- **What is needed**
Begin your copy at the line with "none -> tan plate A3 level 1" in the records below and end it at the line with "cyan plate B4:B5", restating each line word for word; omit the pictures.

Information given section start

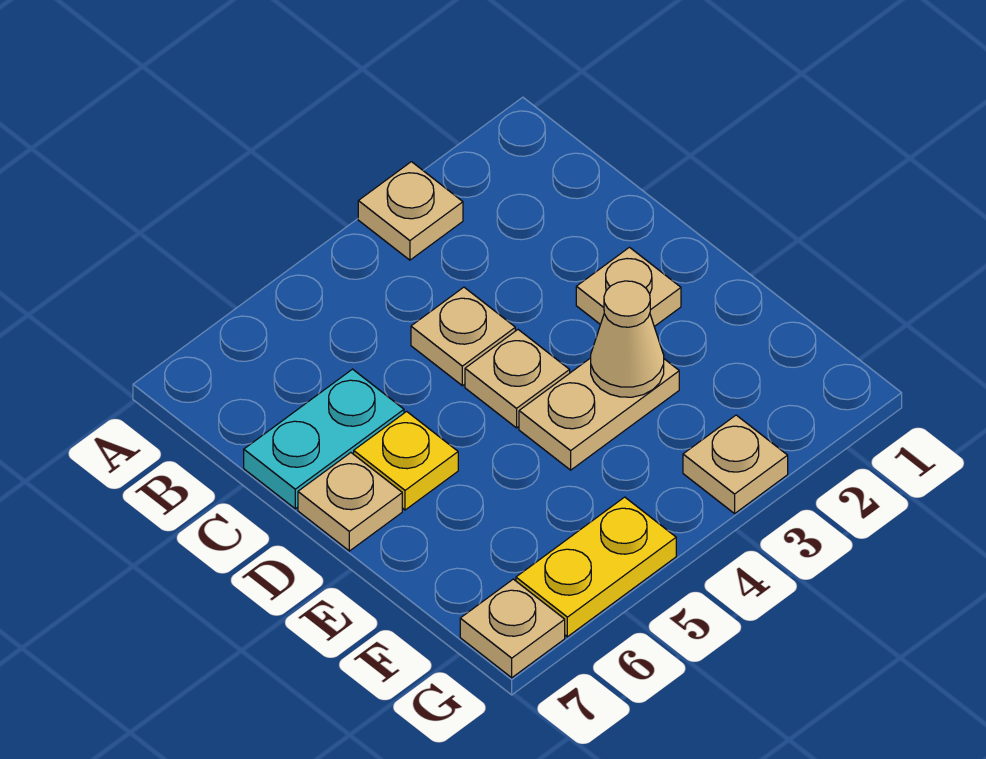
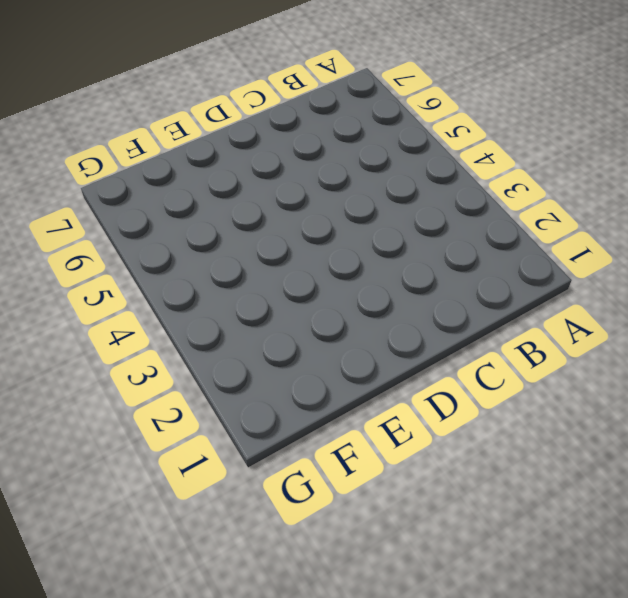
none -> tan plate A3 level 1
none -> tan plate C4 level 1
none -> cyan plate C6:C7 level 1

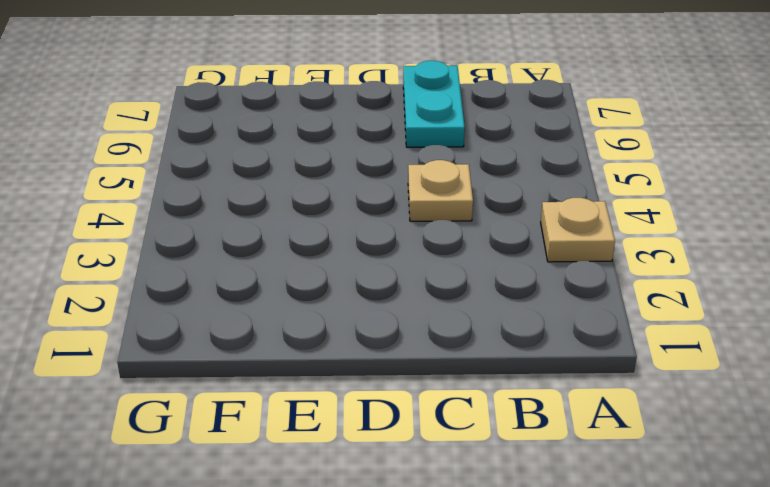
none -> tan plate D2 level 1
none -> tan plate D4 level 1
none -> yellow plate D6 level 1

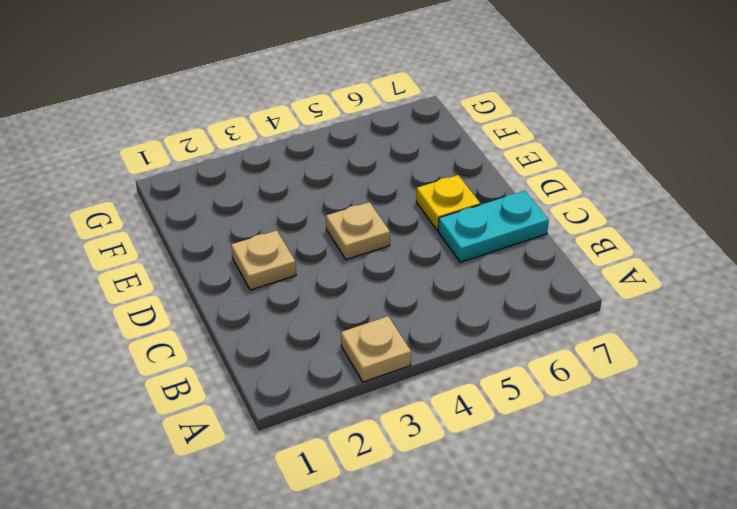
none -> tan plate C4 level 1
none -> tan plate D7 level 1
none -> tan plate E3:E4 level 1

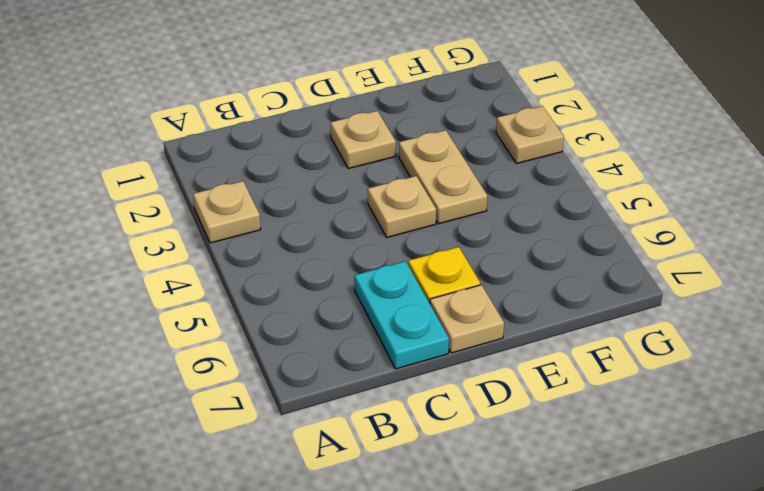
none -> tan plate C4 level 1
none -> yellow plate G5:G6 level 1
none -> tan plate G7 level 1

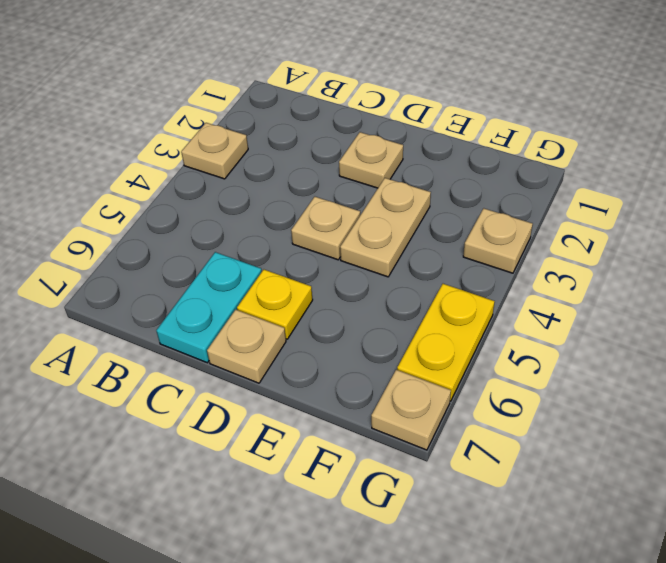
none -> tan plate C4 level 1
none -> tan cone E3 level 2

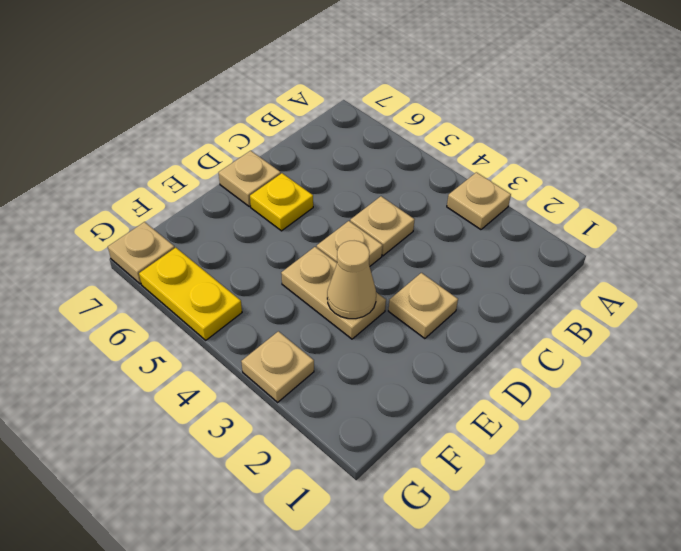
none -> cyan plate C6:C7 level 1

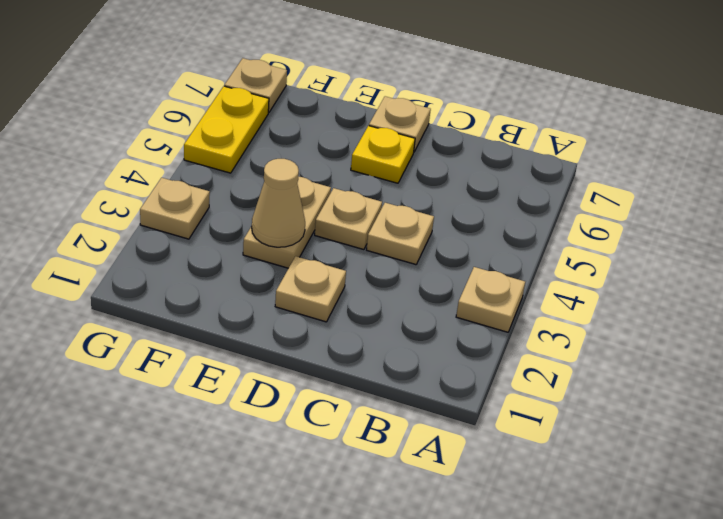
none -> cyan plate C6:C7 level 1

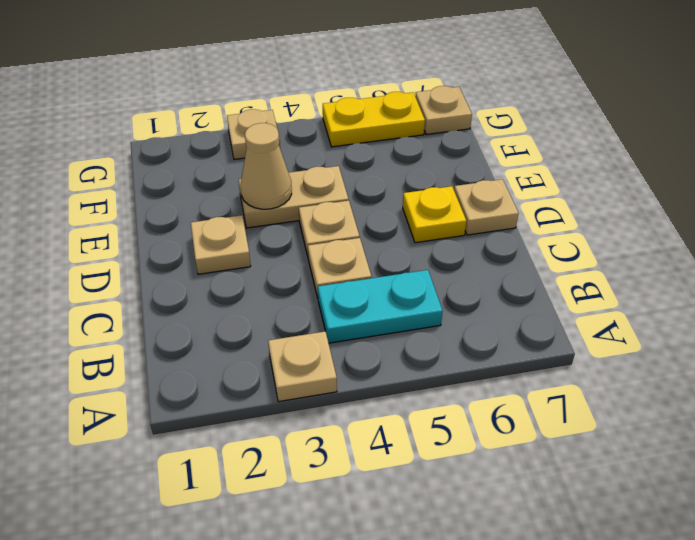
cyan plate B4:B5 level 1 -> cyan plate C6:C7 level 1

Information given section end
Information given section start

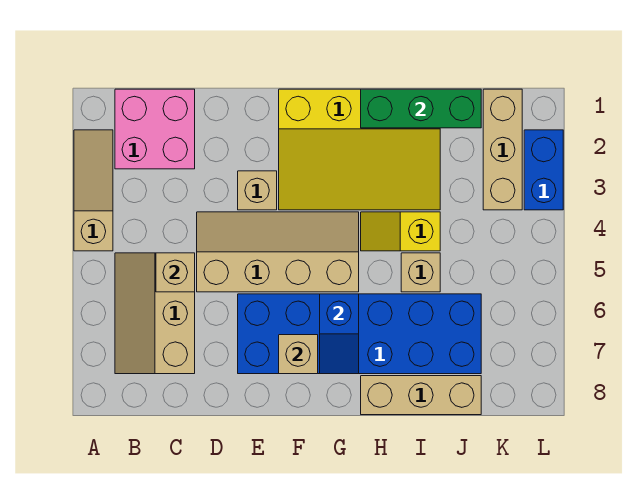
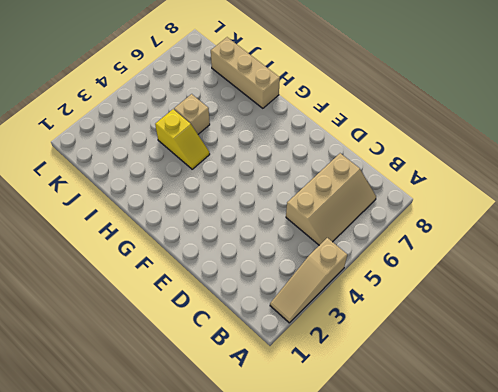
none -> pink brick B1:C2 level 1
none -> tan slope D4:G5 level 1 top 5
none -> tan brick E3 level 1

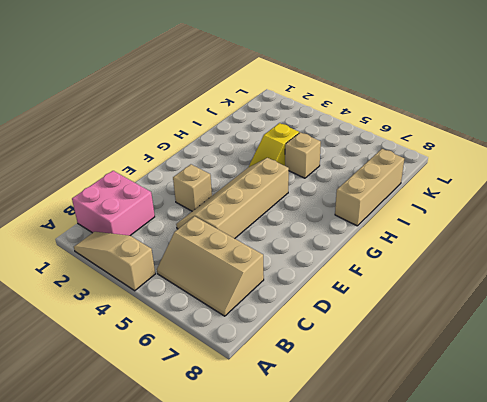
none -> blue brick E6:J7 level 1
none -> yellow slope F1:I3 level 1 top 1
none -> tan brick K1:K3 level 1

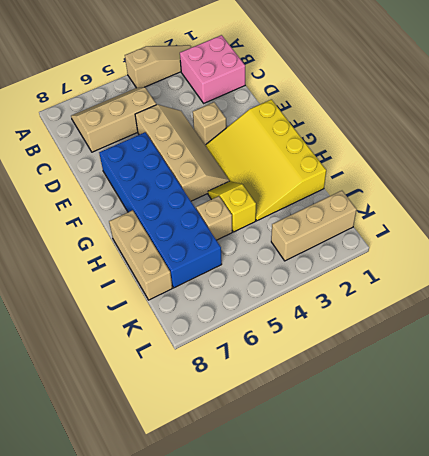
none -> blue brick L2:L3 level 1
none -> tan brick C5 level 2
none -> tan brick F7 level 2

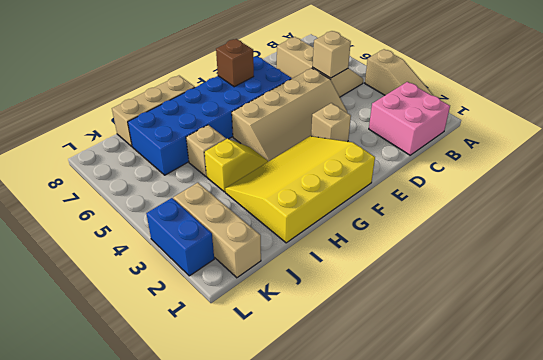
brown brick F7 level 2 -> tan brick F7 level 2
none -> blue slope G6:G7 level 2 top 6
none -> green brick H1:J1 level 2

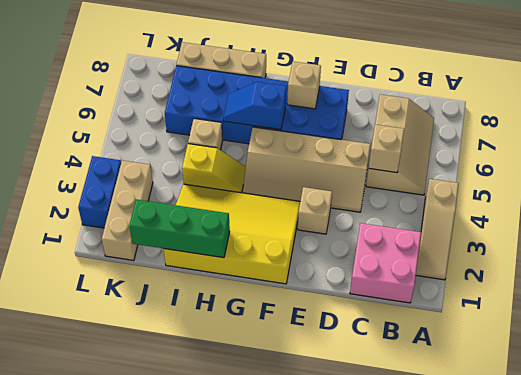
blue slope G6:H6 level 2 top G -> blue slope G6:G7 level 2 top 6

Information given section end
Information given section start

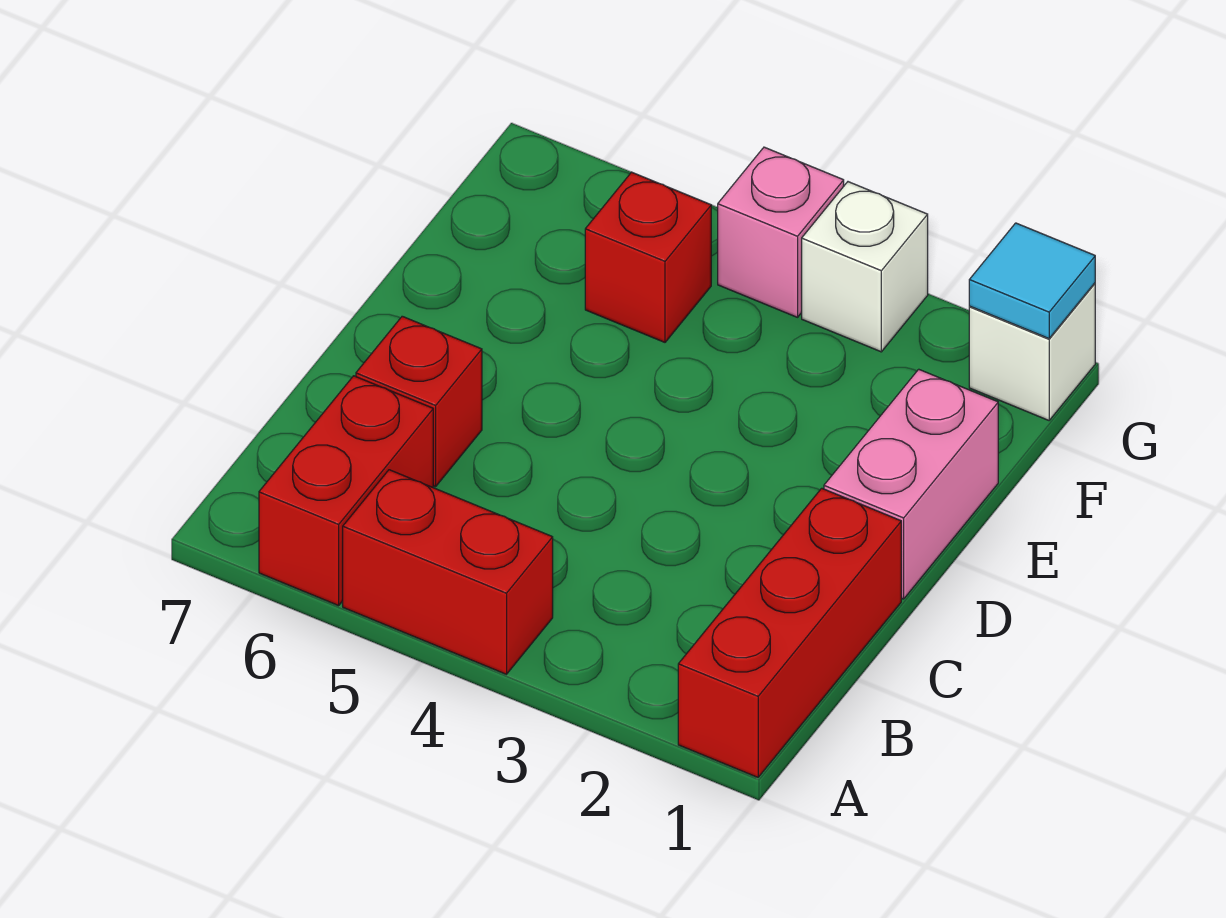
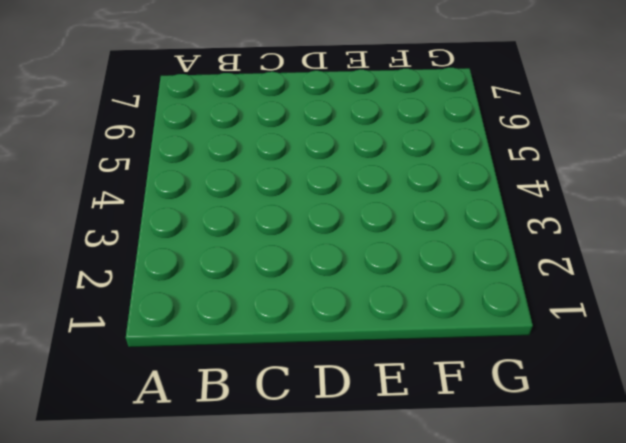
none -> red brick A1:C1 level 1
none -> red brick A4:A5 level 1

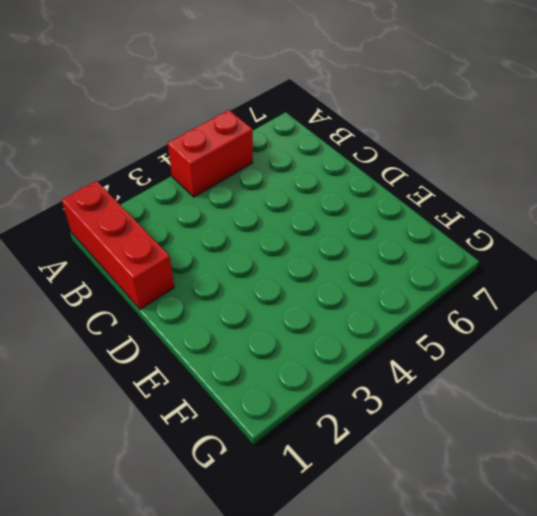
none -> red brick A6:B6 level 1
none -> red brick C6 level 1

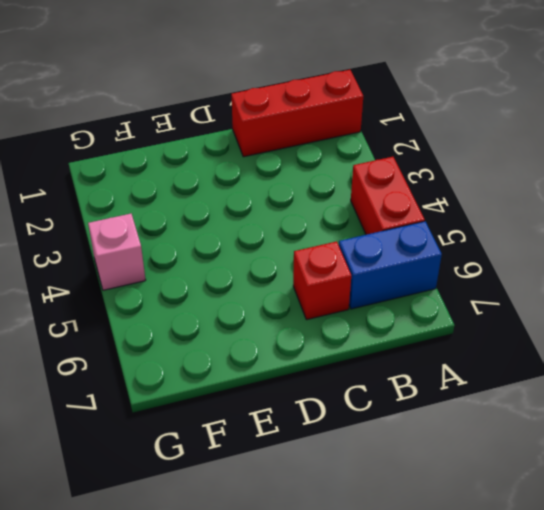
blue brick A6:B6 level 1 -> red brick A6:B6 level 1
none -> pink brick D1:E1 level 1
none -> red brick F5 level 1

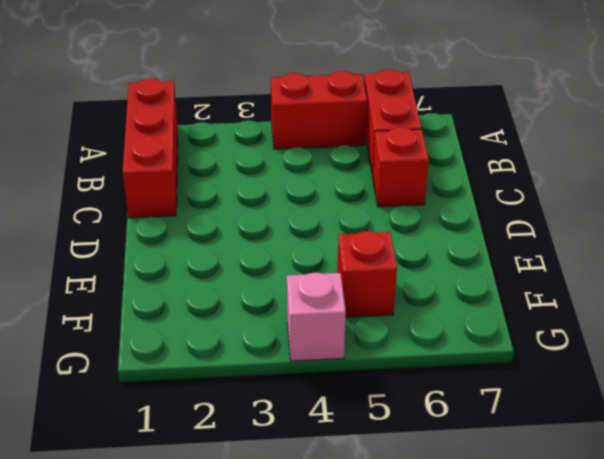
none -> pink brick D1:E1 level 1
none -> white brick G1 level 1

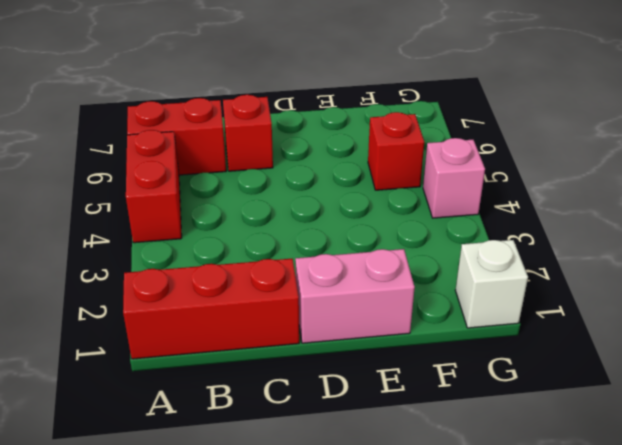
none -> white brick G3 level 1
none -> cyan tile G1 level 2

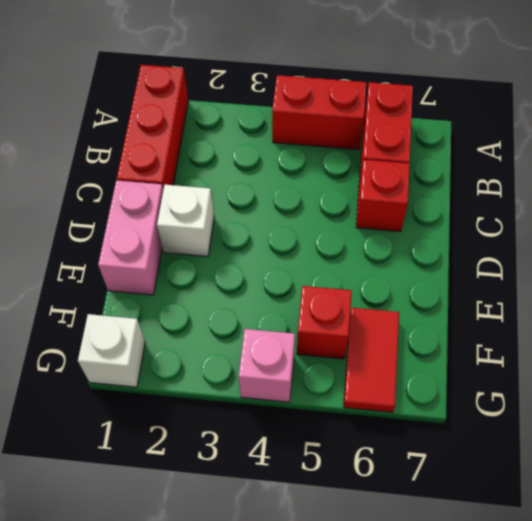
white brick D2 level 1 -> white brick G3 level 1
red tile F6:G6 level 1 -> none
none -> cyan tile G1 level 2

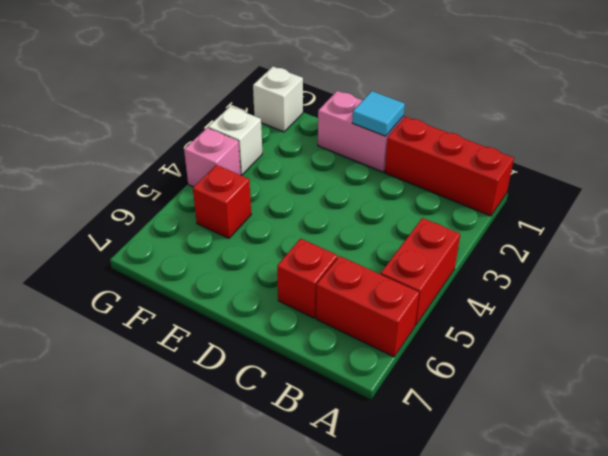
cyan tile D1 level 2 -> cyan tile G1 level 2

Information given section end

- **Task result**
none -> tan plate A3 level 1
none -> tan plate C4 level 1
none -> cyan plate C6:C7 level 1

none -> tan plate D2 level 1
none -> tan plate D4 level 1
none -> yellow plate D6 level 1

none -> tan plate C4 level 1
none -> tan plate D7 level 1
none -> tan plate E3:E4 level 1

none -> tan plate C4 level 1
none -> yellow plate G5:G6 level 1
none -> tan plate G7 level 1

none -> tan plate C4 level 1
none -> tan cone E3 level 2

none -> cyan plate C6:C7 level 1

none -> cyan plate C6:C7 level 1

cyan plate B4:B5 level 1 -> cyan plate C6:C7 level 1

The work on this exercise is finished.